— RECORDED INFORMATION —
•••

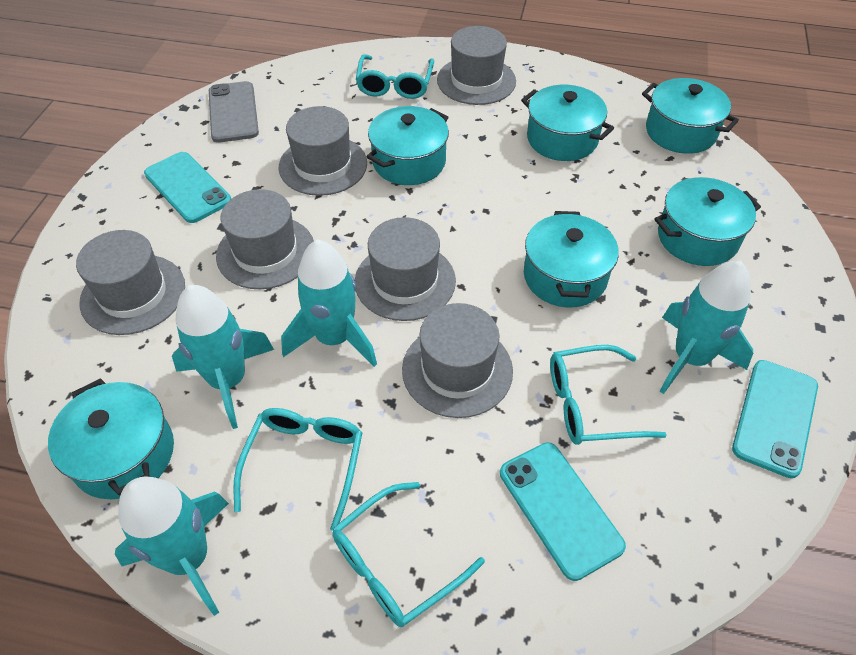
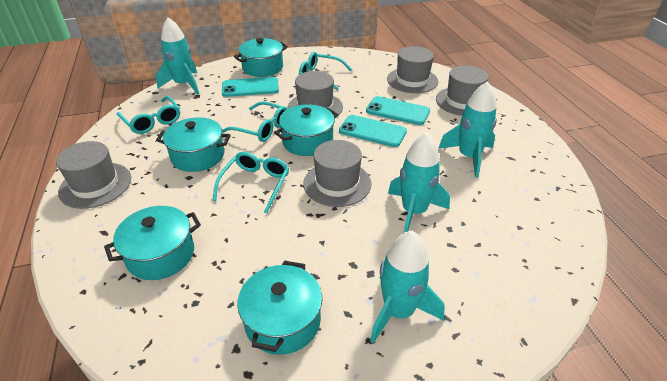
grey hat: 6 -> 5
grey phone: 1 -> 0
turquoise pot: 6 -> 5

•••

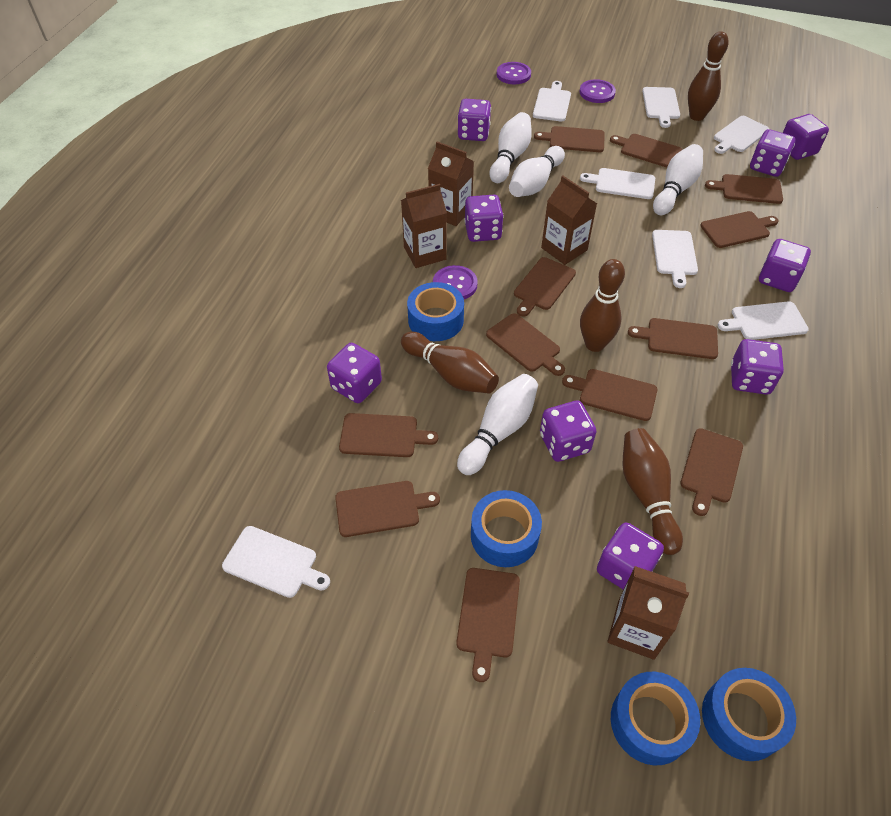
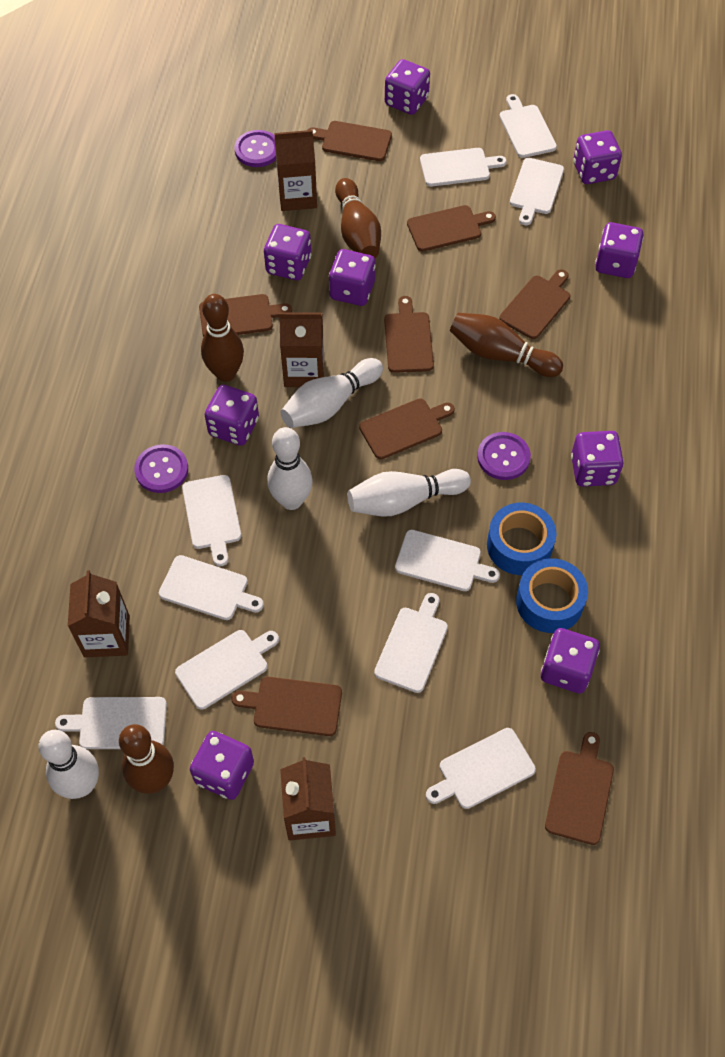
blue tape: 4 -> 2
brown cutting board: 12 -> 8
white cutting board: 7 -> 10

•••

— PROBLEM STATEMENT —
Work through the records above. Copy every line with the string "cutting".

— RESULT OF THE TASK —
brown cutting board: 12 -> 8
white cutting board: 7 -> 10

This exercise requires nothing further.